Extract every line in the items below that contains the string "kern", copying each line in full.

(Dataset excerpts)
<<<<

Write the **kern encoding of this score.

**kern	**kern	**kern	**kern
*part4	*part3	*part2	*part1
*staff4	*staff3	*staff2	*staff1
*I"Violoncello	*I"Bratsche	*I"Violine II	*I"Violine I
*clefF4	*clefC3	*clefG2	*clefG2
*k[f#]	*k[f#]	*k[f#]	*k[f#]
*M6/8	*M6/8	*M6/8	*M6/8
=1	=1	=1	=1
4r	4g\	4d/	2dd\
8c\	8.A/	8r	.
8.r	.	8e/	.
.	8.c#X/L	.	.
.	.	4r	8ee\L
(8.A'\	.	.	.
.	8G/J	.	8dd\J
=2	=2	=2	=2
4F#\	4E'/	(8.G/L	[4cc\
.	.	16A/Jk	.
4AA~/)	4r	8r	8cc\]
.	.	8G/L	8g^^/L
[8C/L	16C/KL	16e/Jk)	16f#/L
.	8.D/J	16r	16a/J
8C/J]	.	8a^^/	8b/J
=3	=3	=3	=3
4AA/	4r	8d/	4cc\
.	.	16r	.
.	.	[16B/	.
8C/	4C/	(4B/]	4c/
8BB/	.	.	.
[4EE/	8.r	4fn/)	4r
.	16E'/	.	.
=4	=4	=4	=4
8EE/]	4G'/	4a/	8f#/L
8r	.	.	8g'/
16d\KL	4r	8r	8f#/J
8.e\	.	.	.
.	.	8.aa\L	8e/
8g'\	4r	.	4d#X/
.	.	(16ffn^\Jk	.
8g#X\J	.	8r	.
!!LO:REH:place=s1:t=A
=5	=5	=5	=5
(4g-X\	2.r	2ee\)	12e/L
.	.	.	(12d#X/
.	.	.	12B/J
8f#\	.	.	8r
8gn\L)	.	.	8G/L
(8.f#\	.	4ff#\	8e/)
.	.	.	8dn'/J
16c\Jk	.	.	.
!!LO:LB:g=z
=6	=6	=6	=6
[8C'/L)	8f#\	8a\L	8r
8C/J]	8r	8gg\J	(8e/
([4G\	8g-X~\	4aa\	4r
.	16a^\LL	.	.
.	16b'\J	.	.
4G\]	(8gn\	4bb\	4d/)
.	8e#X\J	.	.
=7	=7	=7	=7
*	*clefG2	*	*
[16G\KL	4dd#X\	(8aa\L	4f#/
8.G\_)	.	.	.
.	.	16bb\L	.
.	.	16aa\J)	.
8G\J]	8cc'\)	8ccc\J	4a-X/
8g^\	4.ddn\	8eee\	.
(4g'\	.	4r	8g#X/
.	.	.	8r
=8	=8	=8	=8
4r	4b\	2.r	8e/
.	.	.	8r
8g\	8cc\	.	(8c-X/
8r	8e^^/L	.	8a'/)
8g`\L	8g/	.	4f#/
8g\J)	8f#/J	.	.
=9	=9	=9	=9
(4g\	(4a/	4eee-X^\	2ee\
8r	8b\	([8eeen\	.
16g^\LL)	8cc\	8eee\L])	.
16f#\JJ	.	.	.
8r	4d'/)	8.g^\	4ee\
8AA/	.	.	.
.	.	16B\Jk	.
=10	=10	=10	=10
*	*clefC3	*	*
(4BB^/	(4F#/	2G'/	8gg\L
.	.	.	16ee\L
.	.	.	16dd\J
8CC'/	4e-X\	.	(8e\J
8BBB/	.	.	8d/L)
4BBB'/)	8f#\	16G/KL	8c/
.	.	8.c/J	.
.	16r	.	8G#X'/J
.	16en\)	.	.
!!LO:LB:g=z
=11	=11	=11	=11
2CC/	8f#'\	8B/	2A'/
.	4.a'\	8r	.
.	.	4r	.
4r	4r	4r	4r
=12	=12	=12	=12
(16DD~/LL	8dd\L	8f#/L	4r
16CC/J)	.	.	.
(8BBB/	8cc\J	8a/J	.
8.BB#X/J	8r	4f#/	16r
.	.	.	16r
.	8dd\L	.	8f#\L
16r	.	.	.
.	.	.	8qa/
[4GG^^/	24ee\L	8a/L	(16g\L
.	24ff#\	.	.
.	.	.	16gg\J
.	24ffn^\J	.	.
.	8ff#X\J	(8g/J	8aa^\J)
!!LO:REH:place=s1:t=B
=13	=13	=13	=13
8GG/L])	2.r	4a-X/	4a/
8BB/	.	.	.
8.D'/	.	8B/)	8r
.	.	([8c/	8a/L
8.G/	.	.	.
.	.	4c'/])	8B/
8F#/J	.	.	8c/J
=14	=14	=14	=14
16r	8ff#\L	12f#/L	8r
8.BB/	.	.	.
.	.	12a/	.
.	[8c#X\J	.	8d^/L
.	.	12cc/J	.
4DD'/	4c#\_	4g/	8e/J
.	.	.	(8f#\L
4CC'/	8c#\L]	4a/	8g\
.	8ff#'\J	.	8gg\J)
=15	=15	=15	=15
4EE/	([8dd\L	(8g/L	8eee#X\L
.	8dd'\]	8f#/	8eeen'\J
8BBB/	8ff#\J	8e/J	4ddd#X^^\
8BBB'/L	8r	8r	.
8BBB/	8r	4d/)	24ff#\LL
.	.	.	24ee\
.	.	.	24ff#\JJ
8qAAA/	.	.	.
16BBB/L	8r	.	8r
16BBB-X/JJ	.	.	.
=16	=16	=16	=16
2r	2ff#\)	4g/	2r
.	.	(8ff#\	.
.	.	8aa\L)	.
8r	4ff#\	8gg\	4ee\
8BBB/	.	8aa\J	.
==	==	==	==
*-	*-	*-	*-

>>>>

▶ EXERCISE RESULT:
Write the **kern encoding of this score.
**kern	**kern	**kern	**kern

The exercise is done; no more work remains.